BEGIN

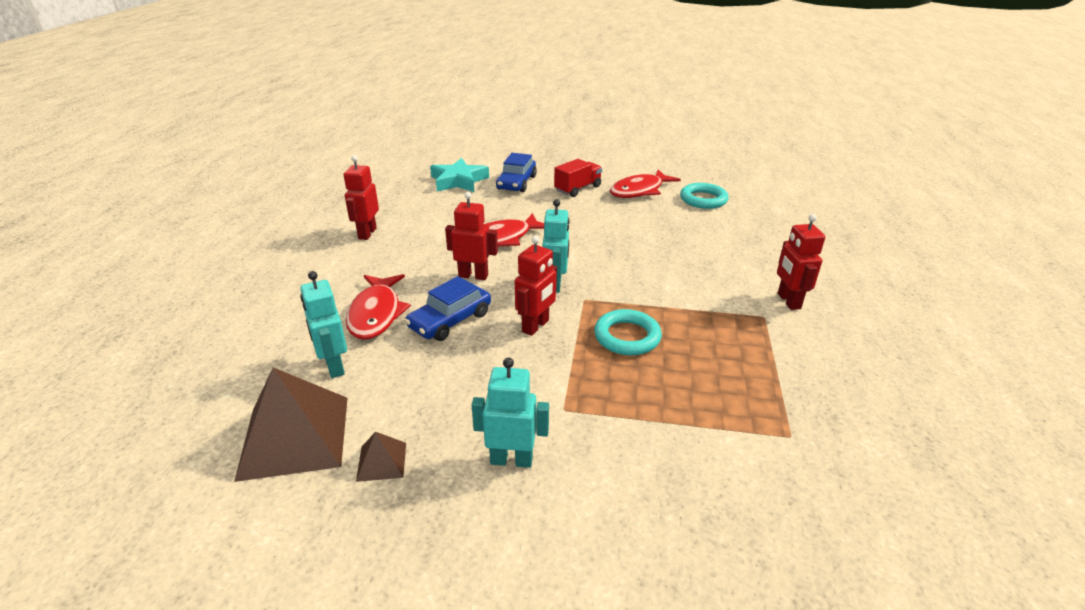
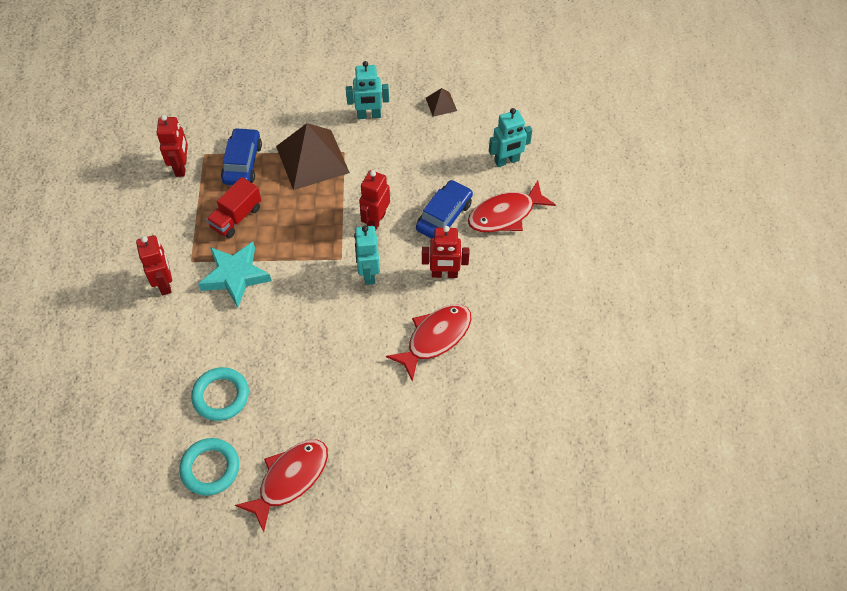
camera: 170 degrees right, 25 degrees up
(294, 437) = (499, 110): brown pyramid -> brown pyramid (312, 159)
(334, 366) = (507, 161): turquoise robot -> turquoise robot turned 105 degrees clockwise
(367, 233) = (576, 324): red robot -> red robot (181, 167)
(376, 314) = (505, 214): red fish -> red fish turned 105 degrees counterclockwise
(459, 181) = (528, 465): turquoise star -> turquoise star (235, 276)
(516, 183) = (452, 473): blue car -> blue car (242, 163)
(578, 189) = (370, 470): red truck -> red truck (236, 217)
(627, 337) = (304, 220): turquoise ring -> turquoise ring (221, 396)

END
BEGIN

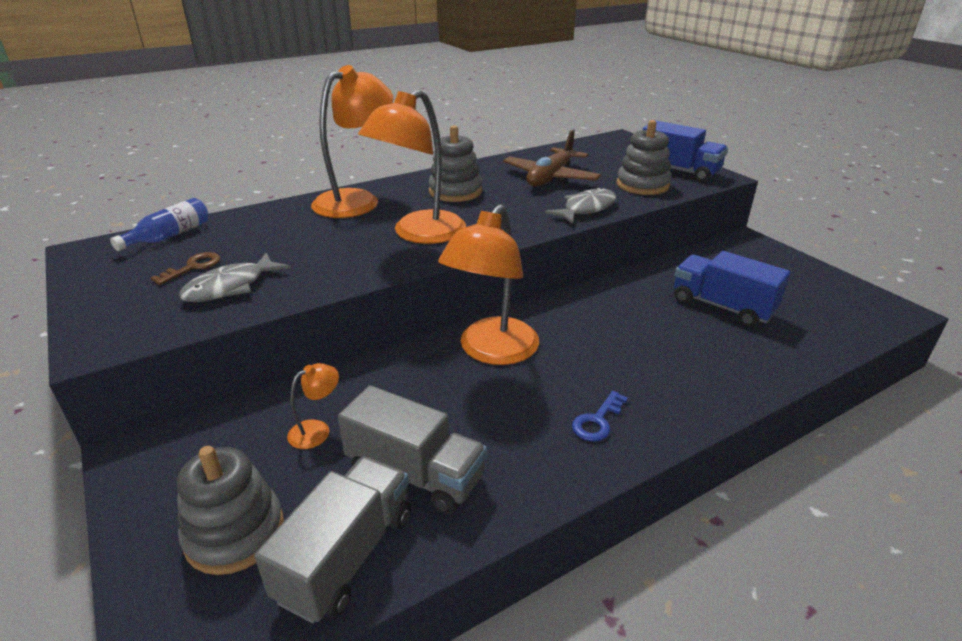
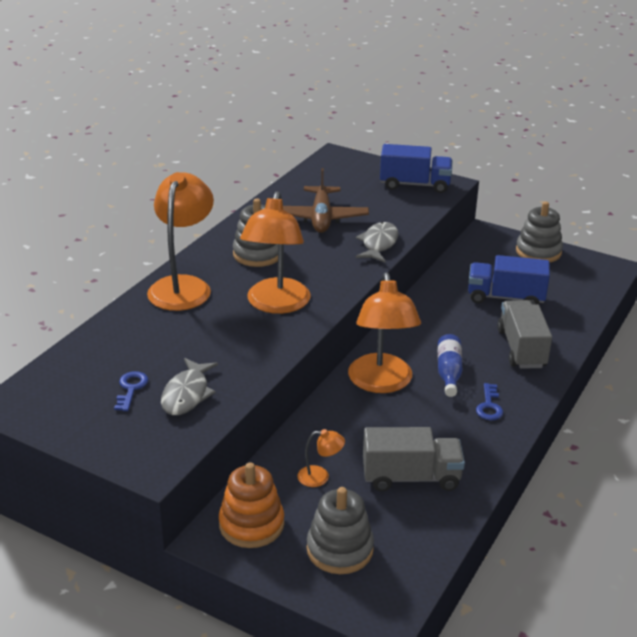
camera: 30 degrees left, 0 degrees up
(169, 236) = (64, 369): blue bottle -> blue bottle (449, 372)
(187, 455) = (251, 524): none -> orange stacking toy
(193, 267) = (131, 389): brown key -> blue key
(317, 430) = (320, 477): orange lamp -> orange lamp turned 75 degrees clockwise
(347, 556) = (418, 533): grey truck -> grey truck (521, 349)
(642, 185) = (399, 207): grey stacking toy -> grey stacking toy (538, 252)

END

Assignment ▸
Reproduce verbatim only the segment of the listing bounded by the line containing "camera: 170 degrees right, 25 degrees up" and the line containing "(627, 337) = (304, 220): turquoise", with both boundary lines included.

Expected output ▸
camera: 170 degrees right, 25 degrees up
(294, 437) = (499, 110): brown pyramid -> brown pyramid (312, 159)
(334, 366) = (507, 161): turquoise robot -> turquoise robot turned 105 degrees clockwise
(367, 233) = (576, 324): red robot -> red robot (181, 167)
(376, 314) = (505, 214): red fish -> red fish turned 105 degrees counterclockwise
(459, 181) = (528, 465): turquoise star -> turquoise star (235, 276)
(516, 183) = (452, 473): blue car -> blue car (242, 163)
(578, 189) = (370, 470): red truck -> red truck (236, 217)
(627, 337) = (304, 220): turquoise ring -> turquoise ring (221, 396)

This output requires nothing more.